◆ **Exercise brief**
Reproduce the material that follows, please, but only from its first line to the line containing "yellow banana: 7 -> 6", inclusive.

[[ Data, beginning ]]

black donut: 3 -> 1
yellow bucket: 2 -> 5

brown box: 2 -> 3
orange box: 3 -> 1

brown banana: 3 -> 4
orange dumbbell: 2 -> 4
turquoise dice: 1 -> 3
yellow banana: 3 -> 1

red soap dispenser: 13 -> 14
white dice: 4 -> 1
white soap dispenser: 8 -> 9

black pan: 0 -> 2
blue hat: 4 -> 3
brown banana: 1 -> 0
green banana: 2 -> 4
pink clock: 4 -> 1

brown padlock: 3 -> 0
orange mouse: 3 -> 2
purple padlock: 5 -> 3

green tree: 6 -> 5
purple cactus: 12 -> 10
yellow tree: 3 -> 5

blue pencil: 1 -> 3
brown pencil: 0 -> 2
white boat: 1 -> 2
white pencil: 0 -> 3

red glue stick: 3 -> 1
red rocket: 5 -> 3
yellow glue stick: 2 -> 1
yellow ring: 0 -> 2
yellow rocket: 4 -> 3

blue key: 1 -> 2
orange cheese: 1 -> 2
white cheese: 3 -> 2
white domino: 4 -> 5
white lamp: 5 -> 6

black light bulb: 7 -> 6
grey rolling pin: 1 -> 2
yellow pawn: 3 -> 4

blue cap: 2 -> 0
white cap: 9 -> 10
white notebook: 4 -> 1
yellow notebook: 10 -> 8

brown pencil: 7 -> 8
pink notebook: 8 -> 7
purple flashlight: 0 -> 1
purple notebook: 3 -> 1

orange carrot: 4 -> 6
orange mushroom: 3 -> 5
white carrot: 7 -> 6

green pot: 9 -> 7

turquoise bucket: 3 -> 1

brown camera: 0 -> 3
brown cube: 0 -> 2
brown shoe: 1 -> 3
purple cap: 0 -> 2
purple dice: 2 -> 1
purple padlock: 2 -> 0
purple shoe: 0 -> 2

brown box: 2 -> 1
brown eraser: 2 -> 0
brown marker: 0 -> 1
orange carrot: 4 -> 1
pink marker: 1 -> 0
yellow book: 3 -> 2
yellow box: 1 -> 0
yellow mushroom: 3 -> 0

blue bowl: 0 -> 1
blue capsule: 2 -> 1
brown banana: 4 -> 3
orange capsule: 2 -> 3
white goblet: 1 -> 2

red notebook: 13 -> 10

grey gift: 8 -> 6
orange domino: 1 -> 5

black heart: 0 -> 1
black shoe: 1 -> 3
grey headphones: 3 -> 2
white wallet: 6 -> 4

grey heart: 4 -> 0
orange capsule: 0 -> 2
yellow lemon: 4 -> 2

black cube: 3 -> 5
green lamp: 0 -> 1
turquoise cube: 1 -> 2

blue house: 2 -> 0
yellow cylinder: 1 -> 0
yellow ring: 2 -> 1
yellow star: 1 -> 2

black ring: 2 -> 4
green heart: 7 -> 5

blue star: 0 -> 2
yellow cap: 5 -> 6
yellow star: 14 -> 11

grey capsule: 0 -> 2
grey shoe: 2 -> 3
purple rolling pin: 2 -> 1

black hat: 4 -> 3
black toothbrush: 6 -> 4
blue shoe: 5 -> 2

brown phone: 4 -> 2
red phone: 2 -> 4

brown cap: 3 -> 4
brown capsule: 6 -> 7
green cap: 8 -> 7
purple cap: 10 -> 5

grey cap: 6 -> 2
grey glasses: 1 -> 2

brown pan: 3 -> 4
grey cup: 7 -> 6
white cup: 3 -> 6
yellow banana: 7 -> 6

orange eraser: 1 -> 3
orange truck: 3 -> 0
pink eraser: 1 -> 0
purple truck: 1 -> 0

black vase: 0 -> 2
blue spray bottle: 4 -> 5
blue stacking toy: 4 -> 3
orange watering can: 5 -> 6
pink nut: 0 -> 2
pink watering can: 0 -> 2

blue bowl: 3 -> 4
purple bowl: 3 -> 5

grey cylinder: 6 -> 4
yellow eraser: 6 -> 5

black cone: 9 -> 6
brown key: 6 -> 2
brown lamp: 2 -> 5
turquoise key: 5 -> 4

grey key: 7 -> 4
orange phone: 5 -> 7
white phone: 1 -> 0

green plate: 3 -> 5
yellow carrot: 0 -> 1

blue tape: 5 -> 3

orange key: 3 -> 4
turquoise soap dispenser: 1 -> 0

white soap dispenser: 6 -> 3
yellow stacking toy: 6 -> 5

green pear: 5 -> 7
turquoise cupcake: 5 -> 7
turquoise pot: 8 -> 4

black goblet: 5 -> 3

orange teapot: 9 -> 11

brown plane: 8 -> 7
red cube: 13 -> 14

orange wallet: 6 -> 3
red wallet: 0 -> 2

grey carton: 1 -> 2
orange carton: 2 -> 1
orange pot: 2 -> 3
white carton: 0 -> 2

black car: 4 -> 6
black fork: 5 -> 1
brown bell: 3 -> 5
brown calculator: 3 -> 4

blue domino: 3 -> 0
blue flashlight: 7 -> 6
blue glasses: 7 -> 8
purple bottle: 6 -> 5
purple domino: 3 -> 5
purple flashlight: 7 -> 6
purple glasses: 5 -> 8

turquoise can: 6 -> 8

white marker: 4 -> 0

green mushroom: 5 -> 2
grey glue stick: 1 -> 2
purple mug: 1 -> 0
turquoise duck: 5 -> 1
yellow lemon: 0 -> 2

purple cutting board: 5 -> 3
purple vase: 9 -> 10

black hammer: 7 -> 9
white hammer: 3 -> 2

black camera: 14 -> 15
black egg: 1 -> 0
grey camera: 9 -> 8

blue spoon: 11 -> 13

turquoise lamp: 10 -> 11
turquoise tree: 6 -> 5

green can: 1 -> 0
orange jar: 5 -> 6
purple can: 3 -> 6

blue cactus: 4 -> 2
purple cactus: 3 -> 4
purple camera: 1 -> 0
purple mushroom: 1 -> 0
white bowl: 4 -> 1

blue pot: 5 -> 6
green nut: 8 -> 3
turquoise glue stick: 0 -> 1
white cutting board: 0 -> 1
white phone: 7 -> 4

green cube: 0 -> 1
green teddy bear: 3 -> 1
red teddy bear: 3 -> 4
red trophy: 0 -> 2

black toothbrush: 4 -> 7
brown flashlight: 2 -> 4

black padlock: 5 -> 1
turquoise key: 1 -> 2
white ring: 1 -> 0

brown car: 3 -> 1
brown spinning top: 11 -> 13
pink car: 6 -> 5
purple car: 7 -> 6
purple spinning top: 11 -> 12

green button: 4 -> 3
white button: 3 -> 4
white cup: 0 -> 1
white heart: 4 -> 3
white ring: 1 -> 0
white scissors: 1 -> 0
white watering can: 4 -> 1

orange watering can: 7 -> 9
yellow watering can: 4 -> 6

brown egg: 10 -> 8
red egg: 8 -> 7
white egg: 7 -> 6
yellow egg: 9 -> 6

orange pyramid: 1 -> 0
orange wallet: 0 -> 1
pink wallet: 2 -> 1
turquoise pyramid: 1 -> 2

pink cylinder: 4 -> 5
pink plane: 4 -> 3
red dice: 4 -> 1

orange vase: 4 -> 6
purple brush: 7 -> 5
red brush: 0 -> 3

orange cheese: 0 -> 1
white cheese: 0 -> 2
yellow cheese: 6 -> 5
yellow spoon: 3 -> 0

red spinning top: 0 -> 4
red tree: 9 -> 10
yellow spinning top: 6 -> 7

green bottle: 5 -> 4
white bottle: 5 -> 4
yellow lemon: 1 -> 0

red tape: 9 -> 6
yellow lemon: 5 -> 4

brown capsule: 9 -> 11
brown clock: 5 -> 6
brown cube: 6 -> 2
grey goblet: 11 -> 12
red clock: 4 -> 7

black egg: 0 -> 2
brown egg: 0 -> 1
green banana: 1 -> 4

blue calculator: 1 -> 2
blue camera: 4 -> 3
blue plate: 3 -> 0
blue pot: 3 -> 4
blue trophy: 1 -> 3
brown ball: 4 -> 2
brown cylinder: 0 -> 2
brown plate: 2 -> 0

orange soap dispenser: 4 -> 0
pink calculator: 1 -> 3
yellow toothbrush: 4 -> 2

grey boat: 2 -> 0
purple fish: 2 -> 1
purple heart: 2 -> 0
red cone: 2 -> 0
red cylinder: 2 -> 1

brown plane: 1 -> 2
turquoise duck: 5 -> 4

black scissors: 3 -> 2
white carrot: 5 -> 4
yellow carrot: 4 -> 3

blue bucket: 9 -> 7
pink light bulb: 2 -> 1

[[ Data, end ]]

◆ **Answer to the problem**
black donut: 3 -> 1
yellow bucket: 2 -> 5

brown box: 2 -> 3
orange box: 3 -> 1

brown banana: 3 -> 4
orange dumbbell: 2 -> 4
turquoise dice: 1 -> 3
yellow banana: 3 -> 1

red soap dispenser: 13 -> 14
white dice: 4 -> 1
white soap dispenser: 8 -> 9

black pan: 0 -> 2
blue hat: 4 -> 3
brown banana: 1 -> 0
green banana: 2 -> 4
pink clock: 4 -> 1

brown padlock: 3 -> 0
orange mouse: 3 -> 2
purple padlock: 5 -> 3

green tree: 6 -> 5
purple cactus: 12 -> 10
yellow tree: 3 -> 5

blue pencil: 1 -> 3
brown pencil: 0 -> 2
white boat: 1 -> 2
white pencil: 0 -> 3

red glue stick: 3 -> 1
red rocket: 5 -> 3
yellow glue stick: 2 -> 1
yellow ring: 0 -> 2
yellow rocket: 4 -> 3

blue key: 1 -> 2
orange cheese: 1 -> 2
white cheese: 3 -> 2
white domino: 4 -> 5
white lamp: 5 -> 6

black light bulb: 7 -> 6
grey rolling pin: 1 -> 2
yellow pawn: 3 -> 4

blue cap: 2 -> 0
white cap: 9 -> 10
white notebook: 4 -> 1
yellow notebook: 10 -> 8

brown pencil: 7 -> 8
pink notebook: 8 -> 7
purple flashlight: 0 -> 1
purple notebook: 3 -> 1

orange carrot: 4 -> 6
orange mushroom: 3 -> 5
white carrot: 7 -> 6

green pot: 9 -> 7

turquoise bucket: 3 -> 1

brown camera: 0 -> 3
brown cube: 0 -> 2
brown shoe: 1 -> 3
purple cap: 0 -> 2
purple dice: 2 -> 1
purple padlock: 2 -> 0
purple shoe: 0 -> 2

brown box: 2 -> 1
brown eraser: 2 -> 0
brown marker: 0 -> 1
orange carrot: 4 -> 1
pink marker: 1 -> 0
yellow book: 3 -> 2
yellow box: 1 -> 0
yellow mushroom: 3 -> 0

blue bowl: 0 -> 1
blue capsule: 2 -> 1
brown banana: 4 -> 3
orange capsule: 2 -> 3
white goblet: 1 -> 2

red notebook: 13 -> 10

grey gift: 8 -> 6
orange domino: 1 -> 5

black heart: 0 -> 1
black shoe: 1 -> 3
grey headphones: 3 -> 2
white wallet: 6 -> 4

grey heart: 4 -> 0
orange capsule: 0 -> 2
yellow lemon: 4 -> 2

black cube: 3 -> 5
green lamp: 0 -> 1
turquoise cube: 1 -> 2

blue house: 2 -> 0
yellow cylinder: 1 -> 0
yellow ring: 2 -> 1
yellow star: 1 -> 2

black ring: 2 -> 4
green heart: 7 -> 5

blue star: 0 -> 2
yellow cap: 5 -> 6
yellow star: 14 -> 11

grey capsule: 0 -> 2
grey shoe: 2 -> 3
purple rolling pin: 2 -> 1

black hat: 4 -> 3
black toothbrush: 6 -> 4
blue shoe: 5 -> 2

brown phone: 4 -> 2
red phone: 2 -> 4

brown cap: 3 -> 4
brown capsule: 6 -> 7
green cap: 8 -> 7
purple cap: 10 -> 5

grey cap: 6 -> 2
grey glasses: 1 -> 2

brown pan: 3 -> 4
grey cup: 7 -> 6
white cup: 3 -> 6
yellow banana: 7 -> 6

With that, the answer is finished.